Exercise requirements: Among the lines below, restate word for word only those from the line with "Meeting: [87,26,121,60] ->" through the line with "Stenon Post: [8,474,280,643]", with both end lines kept.

═══ Records for the exercise

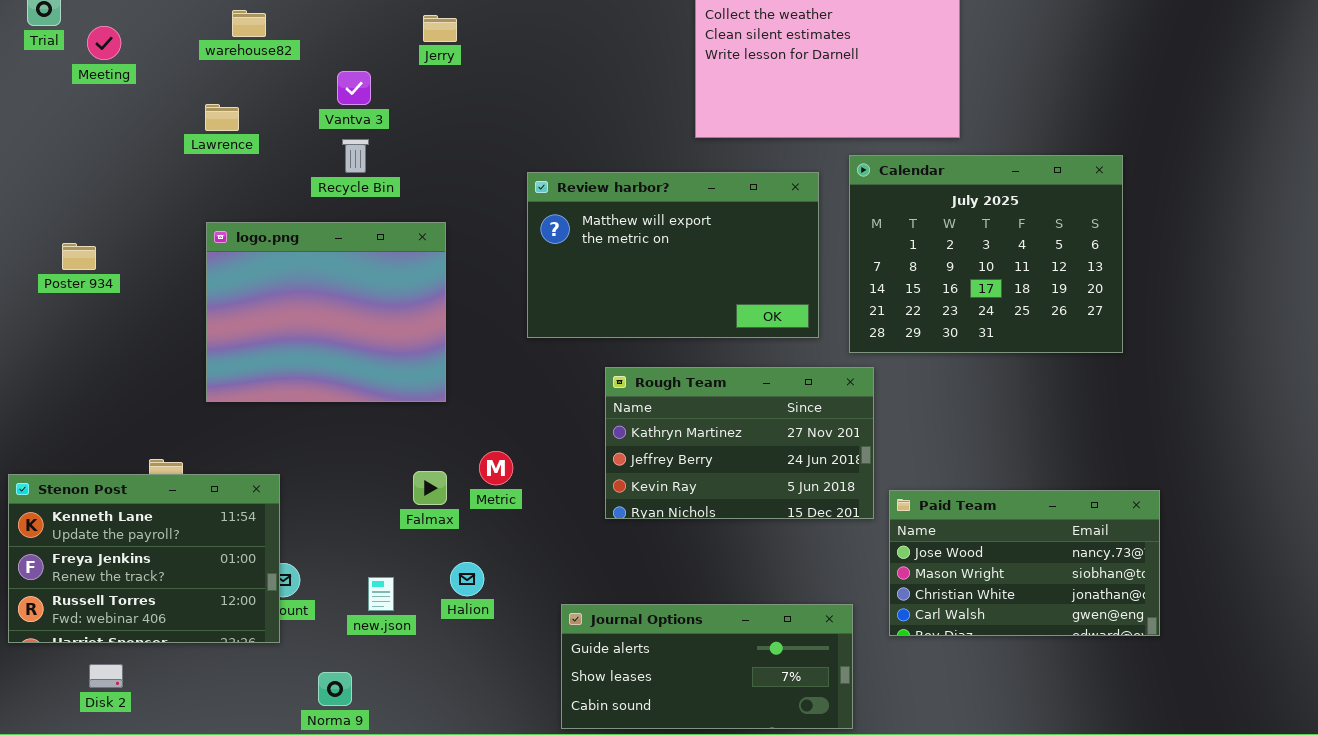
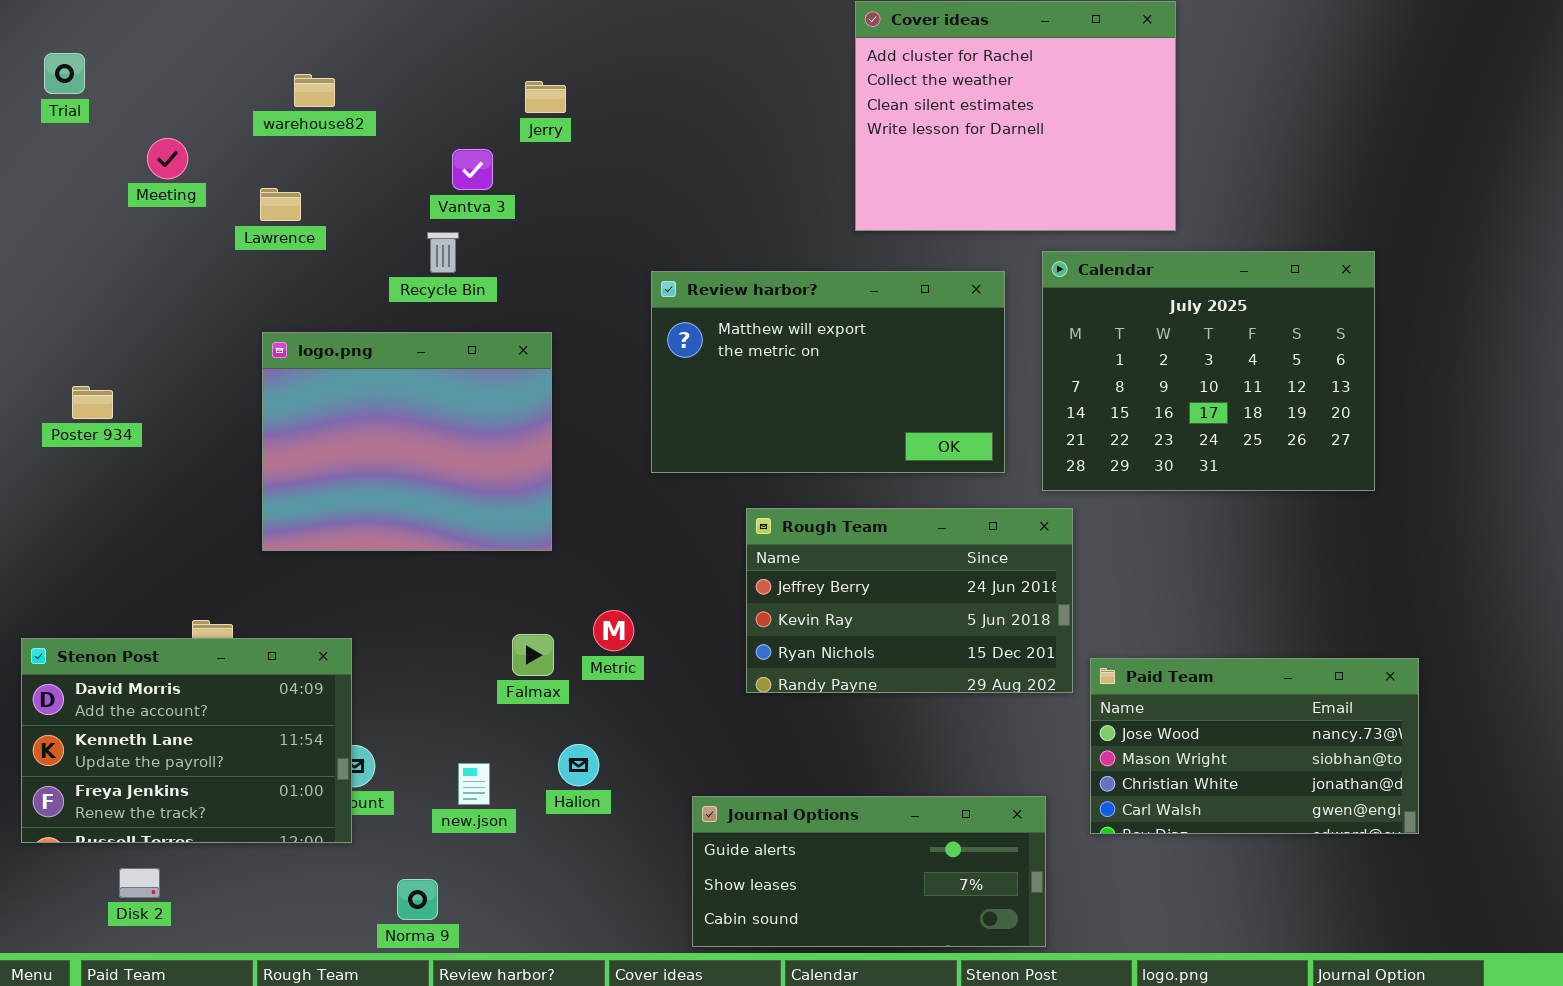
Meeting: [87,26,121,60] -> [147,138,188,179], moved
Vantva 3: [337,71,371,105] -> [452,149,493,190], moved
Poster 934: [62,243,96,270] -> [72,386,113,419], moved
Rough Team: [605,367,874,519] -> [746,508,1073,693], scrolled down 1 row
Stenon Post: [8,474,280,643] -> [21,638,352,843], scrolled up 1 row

══════
═══ Records for the exercise

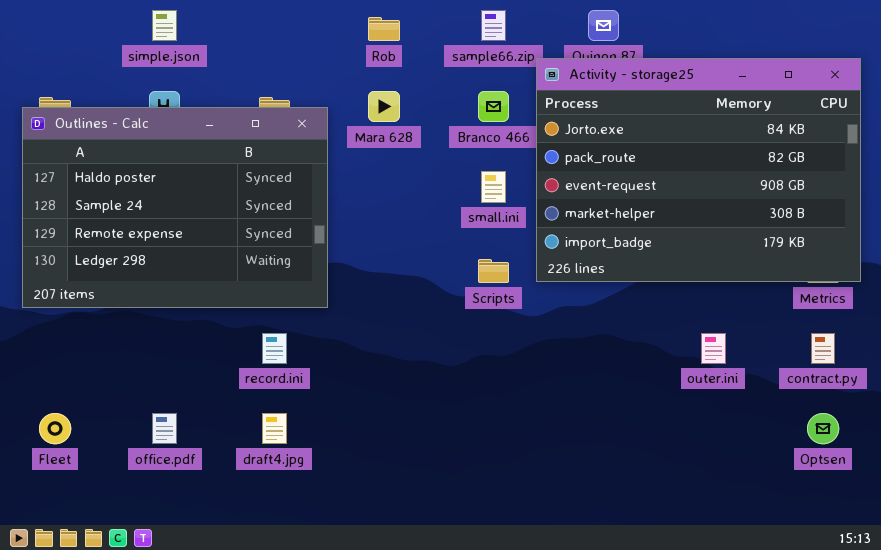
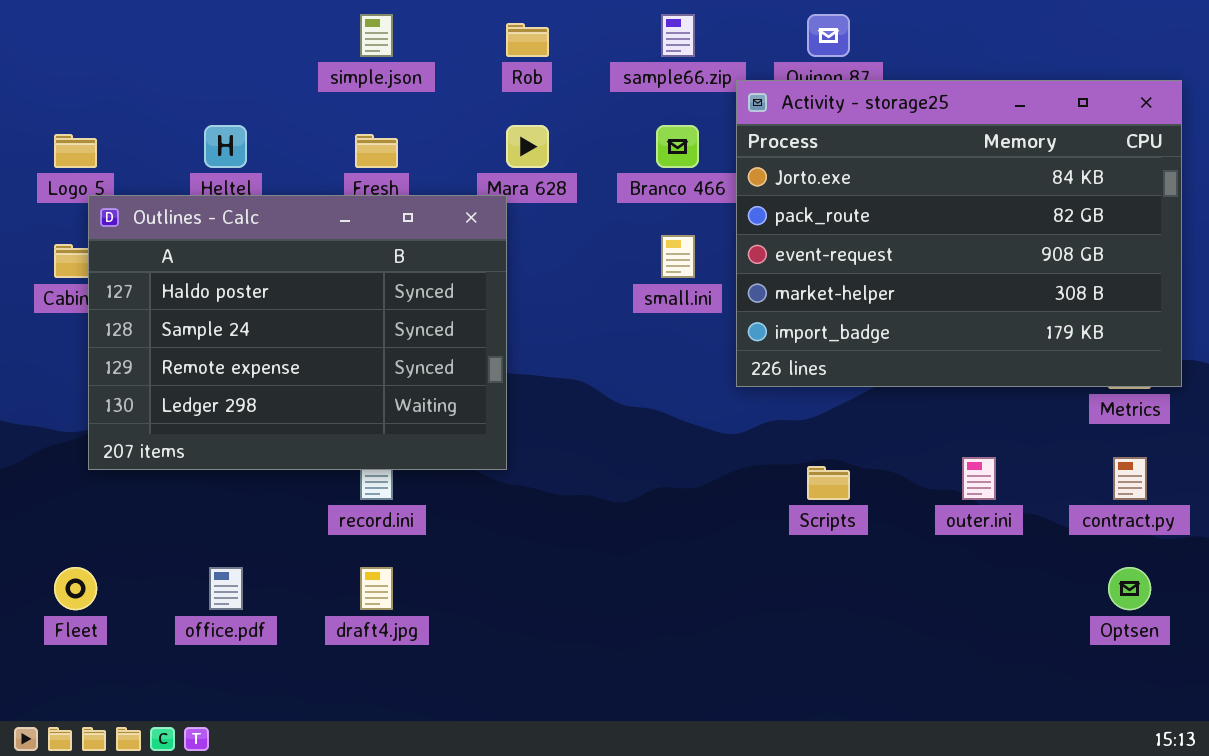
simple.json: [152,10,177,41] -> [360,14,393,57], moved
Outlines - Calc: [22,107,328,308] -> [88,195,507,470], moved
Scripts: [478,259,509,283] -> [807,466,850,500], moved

══════

Task response:
Meeting: [87,26,121,60] -> [147,138,188,179], moved
Vantva 3: [337,71,371,105] -> [452,149,493,190], moved
Poster 934: [62,243,96,270] -> [72,386,113,419], moved
Rough Team: [605,367,874,519] -> [746,508,1073,693], scrolled down 1 row
Stenon Post: [8,474,280,643] -> [21,638,352,843], scrolled up 1 row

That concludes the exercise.